*Problem statement*
Your answer must be an exact copy of the records below, with no pictures in it.

*The input*
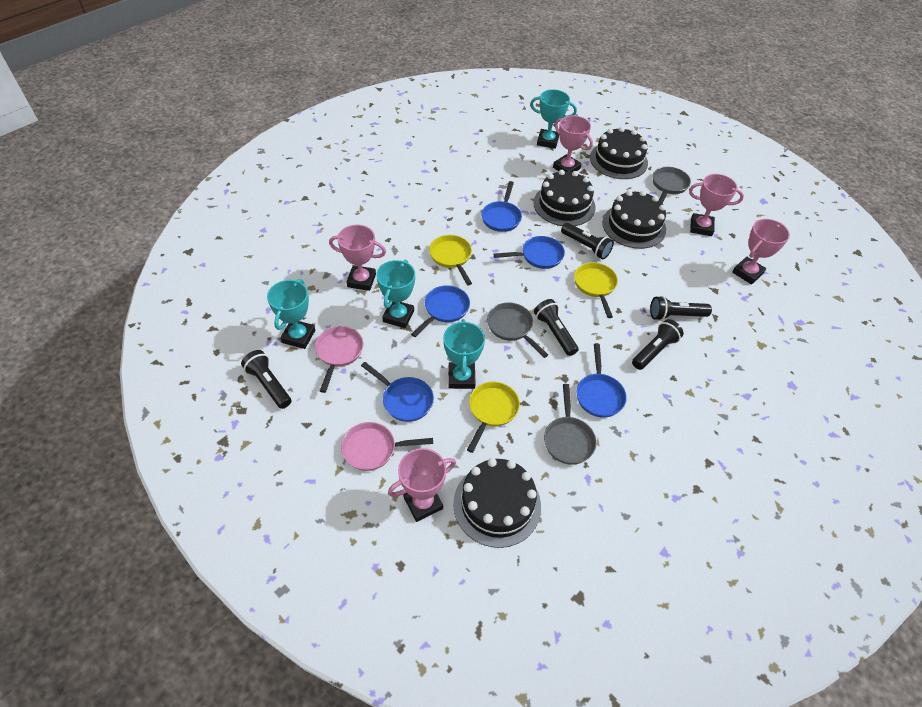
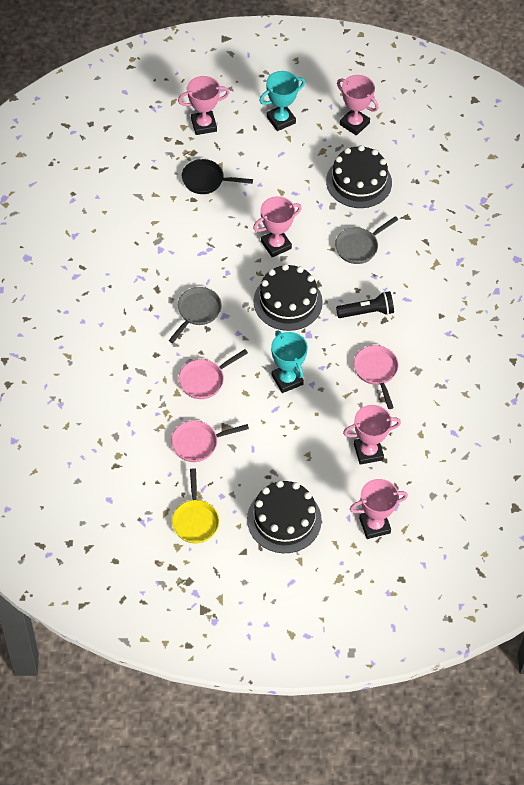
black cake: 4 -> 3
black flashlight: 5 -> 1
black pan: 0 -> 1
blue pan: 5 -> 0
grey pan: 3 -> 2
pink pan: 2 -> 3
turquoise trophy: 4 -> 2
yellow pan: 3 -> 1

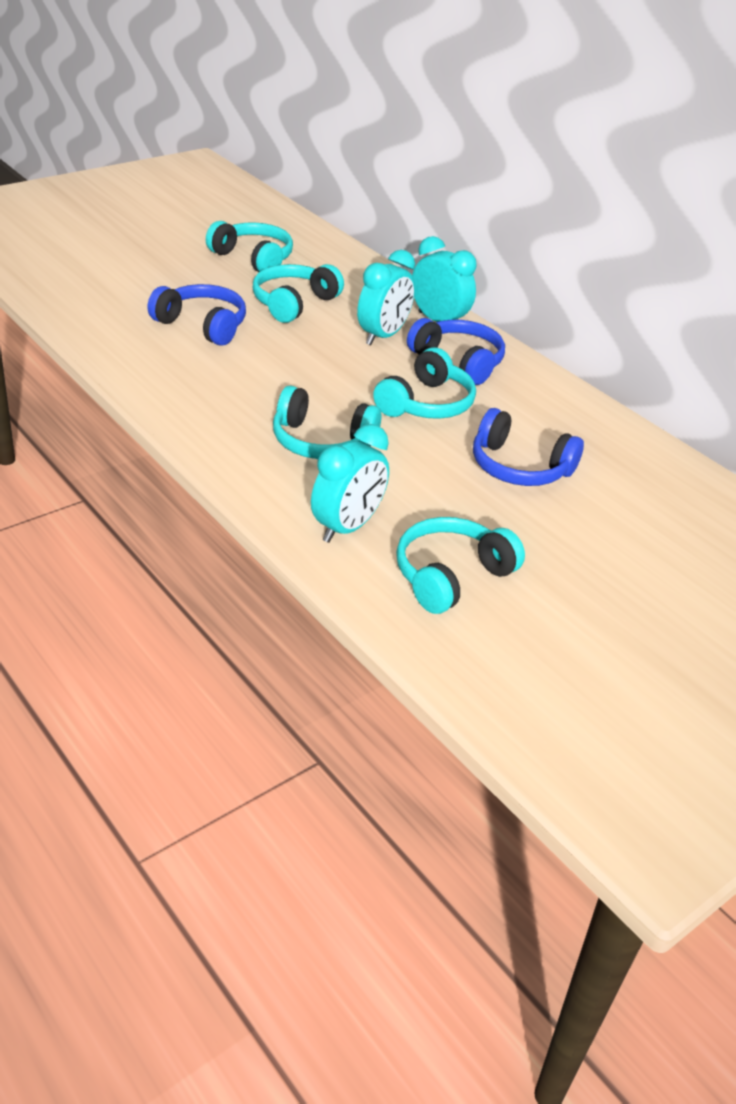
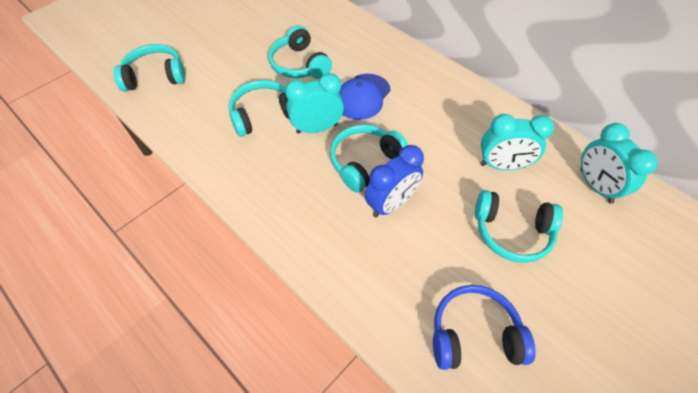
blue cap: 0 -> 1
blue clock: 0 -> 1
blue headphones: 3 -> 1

*Finished exercise*
black cake: 4 -> 3
black flashlight: 5 -> 1
black pan: 0 -> 1
blue pan: 5 -> 0
grey pan: 3 -> 2
pink pan: 2 -> 3
turquoise trophy: 4 -> 2
yellow pan: 3 -> 1

blue cap: 0 -> 1
blue clock: 0 -> 1
blue headphones: 3 -> 1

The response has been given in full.